SOURCE INFORMATION »
——————————

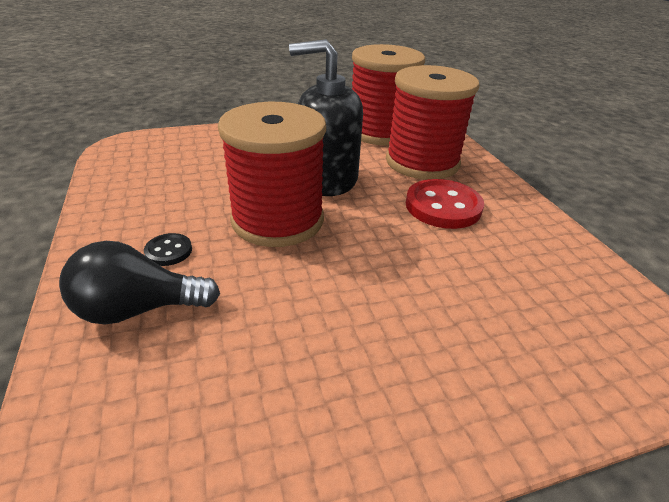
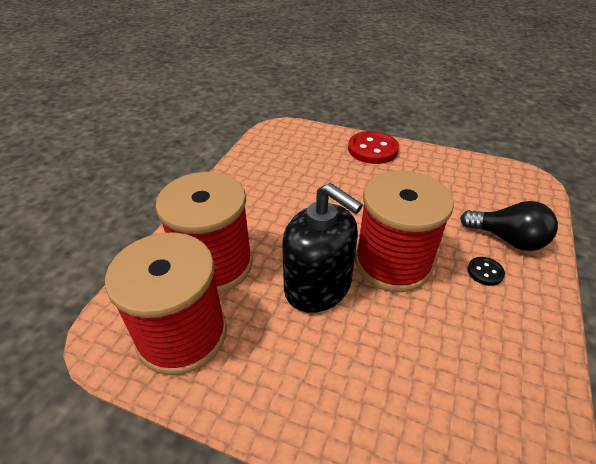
camera: 140 degrees left, 5 degrees up
red button [406,179,484,229] -> red button moved to [348,131,399,164]

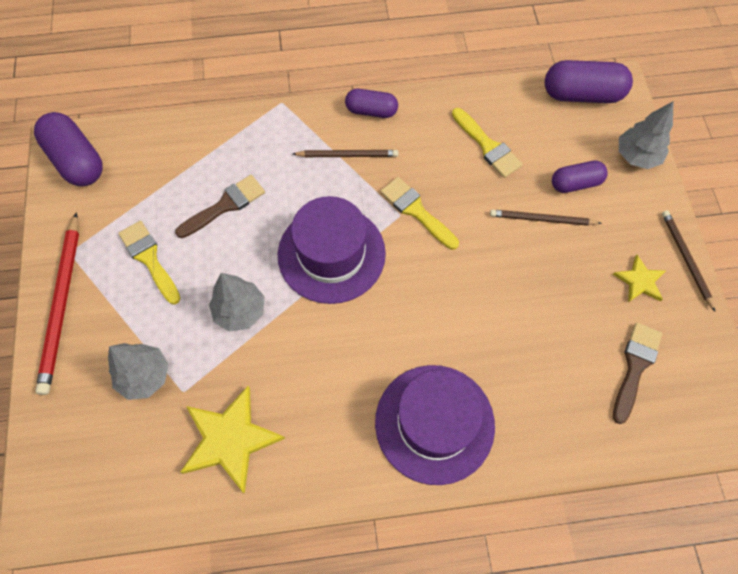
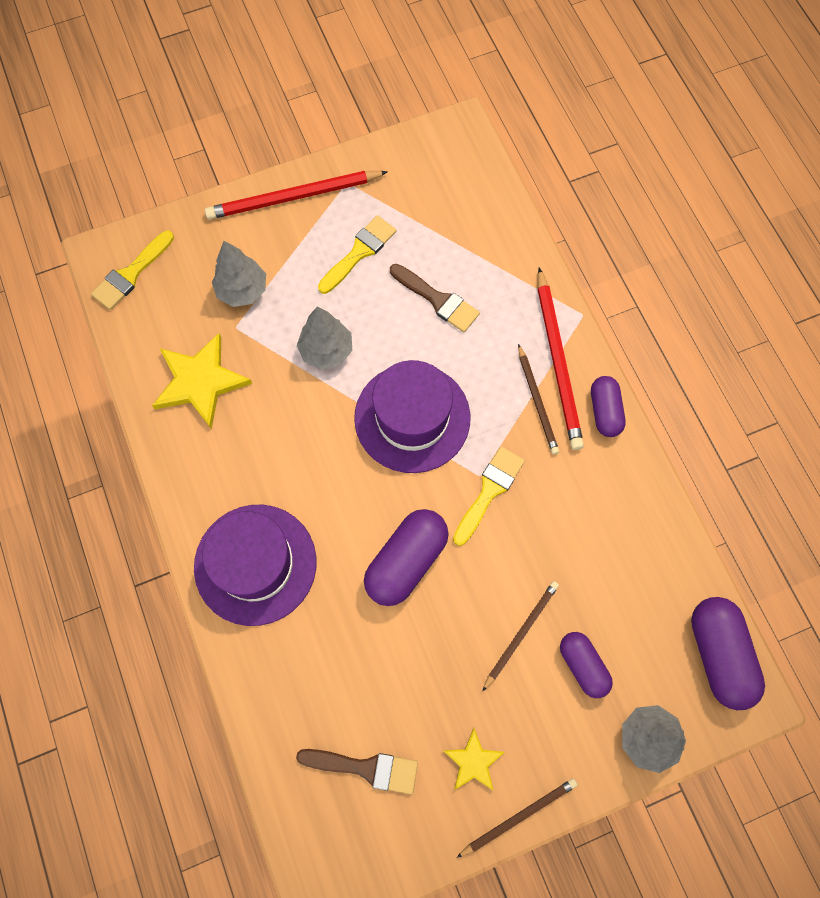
camera: 75 degrees right, 5 degrees up
purple capsule [34,112,103,186] -> purple capsule moved to [364,509,449,606]
yellow brush [452,108,523,178] -> yellow brush moved to [91,231,174,310]
brown pencil [490,210,602,226] -> brown pencil turned 45 degrees clockwise [482,581,559,692]
none -> red pencil [538,268,584,450]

——————————

WORK REQUEST » Would you please repeat the entries above verbatim, excluding each picture?

RESULT OF THIS EXERCISE »
camera: 140 degrees left, 5 degrees up
red button [406,179,484,229] -> red button moved to [348,131,399,164]

camera: 75 degrees right, 5 degrees up
purple capsule [34,112,103,186] -> purple capsule moved to [364,509,449,606]
yellow brush [452,108,523,178] -> yellow brush moved to [91,231,174,310]
brown pencil [490,210,602,226] -> brown pencil turned 45 degrees clockwise [482,581,559,692]
none -> red pencil [538,268,584,450]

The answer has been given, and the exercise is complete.